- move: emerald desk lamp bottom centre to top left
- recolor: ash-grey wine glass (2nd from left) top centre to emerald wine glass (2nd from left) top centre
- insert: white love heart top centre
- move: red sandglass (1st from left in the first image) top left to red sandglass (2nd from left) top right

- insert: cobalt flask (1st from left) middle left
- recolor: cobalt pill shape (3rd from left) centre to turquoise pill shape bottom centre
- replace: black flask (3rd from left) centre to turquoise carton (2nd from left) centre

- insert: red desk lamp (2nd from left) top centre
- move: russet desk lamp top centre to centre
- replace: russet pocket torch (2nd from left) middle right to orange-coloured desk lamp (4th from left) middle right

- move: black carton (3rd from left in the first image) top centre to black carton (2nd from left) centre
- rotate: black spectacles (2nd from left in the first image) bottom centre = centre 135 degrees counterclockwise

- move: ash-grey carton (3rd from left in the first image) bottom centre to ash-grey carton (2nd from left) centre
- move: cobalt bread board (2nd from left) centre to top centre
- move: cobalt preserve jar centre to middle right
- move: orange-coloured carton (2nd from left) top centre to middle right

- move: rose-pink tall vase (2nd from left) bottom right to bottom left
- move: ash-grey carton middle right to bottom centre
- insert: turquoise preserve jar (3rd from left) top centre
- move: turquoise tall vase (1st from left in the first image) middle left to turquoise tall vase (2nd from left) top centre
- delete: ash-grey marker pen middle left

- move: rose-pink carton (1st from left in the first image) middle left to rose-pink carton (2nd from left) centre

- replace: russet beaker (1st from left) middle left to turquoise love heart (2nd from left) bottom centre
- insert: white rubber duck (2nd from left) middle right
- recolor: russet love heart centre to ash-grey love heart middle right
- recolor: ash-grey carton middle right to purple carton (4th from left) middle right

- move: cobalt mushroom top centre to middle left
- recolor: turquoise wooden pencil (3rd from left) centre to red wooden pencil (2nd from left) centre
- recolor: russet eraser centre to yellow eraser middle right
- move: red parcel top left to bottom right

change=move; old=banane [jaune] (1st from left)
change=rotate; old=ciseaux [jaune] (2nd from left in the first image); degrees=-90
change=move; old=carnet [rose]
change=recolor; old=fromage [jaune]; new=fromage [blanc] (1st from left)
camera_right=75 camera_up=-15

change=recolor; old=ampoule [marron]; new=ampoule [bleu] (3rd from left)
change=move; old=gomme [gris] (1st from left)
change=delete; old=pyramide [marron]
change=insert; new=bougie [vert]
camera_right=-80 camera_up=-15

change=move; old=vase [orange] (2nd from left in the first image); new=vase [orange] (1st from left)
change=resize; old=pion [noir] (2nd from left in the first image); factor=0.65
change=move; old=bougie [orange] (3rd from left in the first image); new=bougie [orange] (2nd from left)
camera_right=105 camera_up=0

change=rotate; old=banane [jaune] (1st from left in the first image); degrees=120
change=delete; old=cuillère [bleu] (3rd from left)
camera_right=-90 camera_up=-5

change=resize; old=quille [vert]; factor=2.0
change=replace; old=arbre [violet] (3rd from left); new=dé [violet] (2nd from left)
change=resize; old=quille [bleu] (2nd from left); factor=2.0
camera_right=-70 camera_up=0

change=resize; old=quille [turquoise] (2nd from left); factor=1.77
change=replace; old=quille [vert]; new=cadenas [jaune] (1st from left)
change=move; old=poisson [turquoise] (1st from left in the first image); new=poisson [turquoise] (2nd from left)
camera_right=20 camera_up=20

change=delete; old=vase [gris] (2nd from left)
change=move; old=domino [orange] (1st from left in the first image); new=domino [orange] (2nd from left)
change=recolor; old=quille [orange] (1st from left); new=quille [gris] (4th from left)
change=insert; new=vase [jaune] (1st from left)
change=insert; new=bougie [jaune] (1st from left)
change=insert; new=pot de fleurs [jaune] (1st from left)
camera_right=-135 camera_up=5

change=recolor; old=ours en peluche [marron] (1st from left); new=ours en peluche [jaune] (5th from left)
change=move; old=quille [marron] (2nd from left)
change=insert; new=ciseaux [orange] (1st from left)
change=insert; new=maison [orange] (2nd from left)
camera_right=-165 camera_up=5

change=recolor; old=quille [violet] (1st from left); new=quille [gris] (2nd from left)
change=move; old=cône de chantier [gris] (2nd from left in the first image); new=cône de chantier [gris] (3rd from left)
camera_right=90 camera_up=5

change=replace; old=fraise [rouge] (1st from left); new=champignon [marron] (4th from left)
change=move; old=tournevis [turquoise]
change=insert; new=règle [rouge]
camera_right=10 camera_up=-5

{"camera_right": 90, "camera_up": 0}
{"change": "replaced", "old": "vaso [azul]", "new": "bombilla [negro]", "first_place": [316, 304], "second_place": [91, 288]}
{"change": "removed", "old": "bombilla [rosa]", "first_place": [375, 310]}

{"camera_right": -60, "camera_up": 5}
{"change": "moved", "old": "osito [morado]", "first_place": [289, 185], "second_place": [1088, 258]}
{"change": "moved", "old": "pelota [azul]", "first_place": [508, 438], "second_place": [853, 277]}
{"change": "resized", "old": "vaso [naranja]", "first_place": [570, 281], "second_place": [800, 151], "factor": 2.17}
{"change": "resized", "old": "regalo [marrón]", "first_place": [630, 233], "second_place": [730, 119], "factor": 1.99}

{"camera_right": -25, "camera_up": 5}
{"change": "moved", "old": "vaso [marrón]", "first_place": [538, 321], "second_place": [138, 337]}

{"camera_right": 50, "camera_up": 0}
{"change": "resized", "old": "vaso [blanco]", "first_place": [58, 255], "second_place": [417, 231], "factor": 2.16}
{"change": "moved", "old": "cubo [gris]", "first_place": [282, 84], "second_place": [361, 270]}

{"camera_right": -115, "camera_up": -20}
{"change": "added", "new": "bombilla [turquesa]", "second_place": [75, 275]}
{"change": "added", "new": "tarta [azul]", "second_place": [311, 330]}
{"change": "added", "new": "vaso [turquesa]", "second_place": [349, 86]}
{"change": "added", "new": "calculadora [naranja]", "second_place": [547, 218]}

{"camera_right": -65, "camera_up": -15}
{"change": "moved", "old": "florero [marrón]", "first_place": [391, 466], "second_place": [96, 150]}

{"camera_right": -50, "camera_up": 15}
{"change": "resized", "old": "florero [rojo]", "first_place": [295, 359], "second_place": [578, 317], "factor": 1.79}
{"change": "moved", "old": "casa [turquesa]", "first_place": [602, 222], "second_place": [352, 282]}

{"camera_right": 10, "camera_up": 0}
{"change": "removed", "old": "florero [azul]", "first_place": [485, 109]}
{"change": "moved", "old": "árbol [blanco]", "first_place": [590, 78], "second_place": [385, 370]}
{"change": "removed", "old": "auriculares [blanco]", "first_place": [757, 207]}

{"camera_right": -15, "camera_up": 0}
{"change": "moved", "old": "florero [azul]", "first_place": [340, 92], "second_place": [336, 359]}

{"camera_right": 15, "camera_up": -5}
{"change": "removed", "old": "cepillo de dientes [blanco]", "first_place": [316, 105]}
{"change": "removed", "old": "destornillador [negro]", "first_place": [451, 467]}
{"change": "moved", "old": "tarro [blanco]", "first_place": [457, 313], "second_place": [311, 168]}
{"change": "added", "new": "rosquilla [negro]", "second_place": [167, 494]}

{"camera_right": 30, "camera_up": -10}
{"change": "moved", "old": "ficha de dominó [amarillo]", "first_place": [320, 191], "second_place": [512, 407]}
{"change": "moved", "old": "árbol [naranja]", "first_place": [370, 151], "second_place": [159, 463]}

■ TASK INSTRUCTIONS
Exact lines only, please: output the listing from the first line to the line with "- insert: white love heart top centre", both included.

■ EXERCISE RESPONSE
- move: emerald desk lamp bottom centre to top left
- recolor: ash-grey wine glass (2nd from left) top centre to emerald wine glass (2nd from left) top centre
- insert: white love heart top centre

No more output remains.